> _Data shown_
════════
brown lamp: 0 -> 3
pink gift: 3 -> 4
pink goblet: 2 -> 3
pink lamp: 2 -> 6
════════
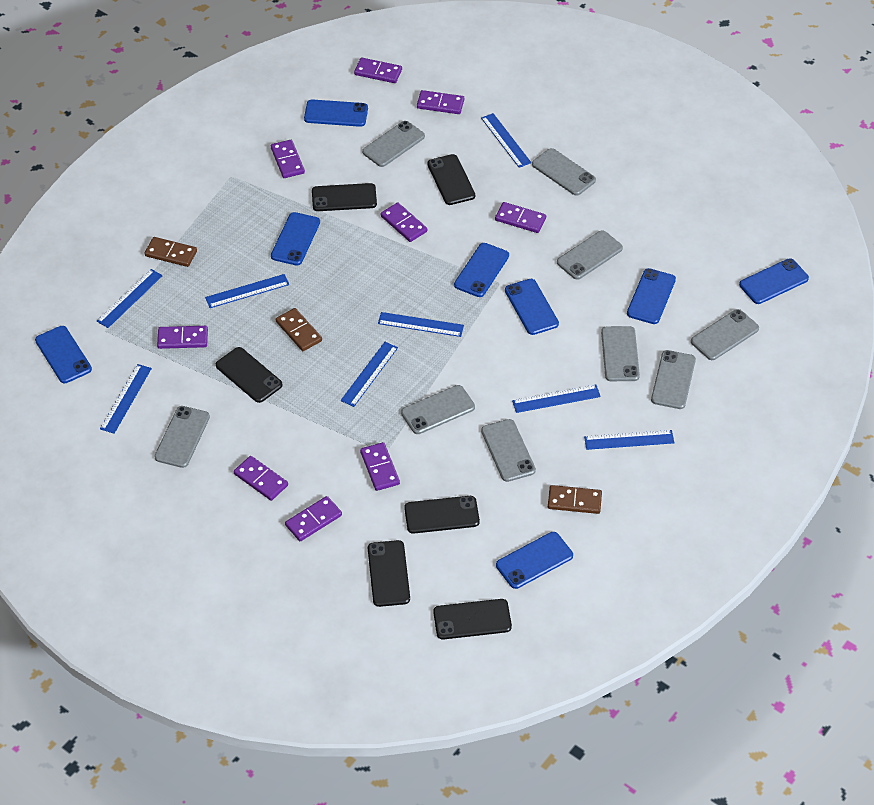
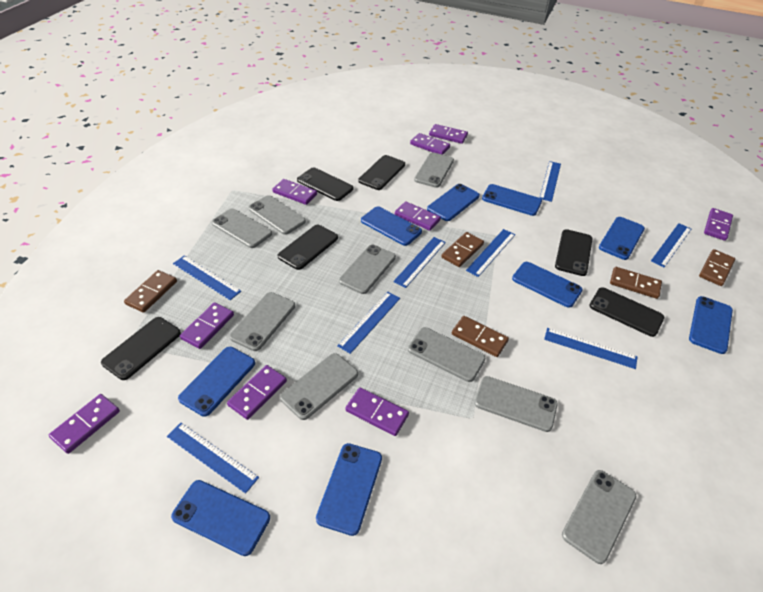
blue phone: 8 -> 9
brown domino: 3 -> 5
════════
> _What is required_
Scan the material above for lines that contain the string "pink", and copy each such line.

> _The completed task_
pink gift: 3 -> 4
pink goblet: 2 -> 3
pink lamp: 2 -> 6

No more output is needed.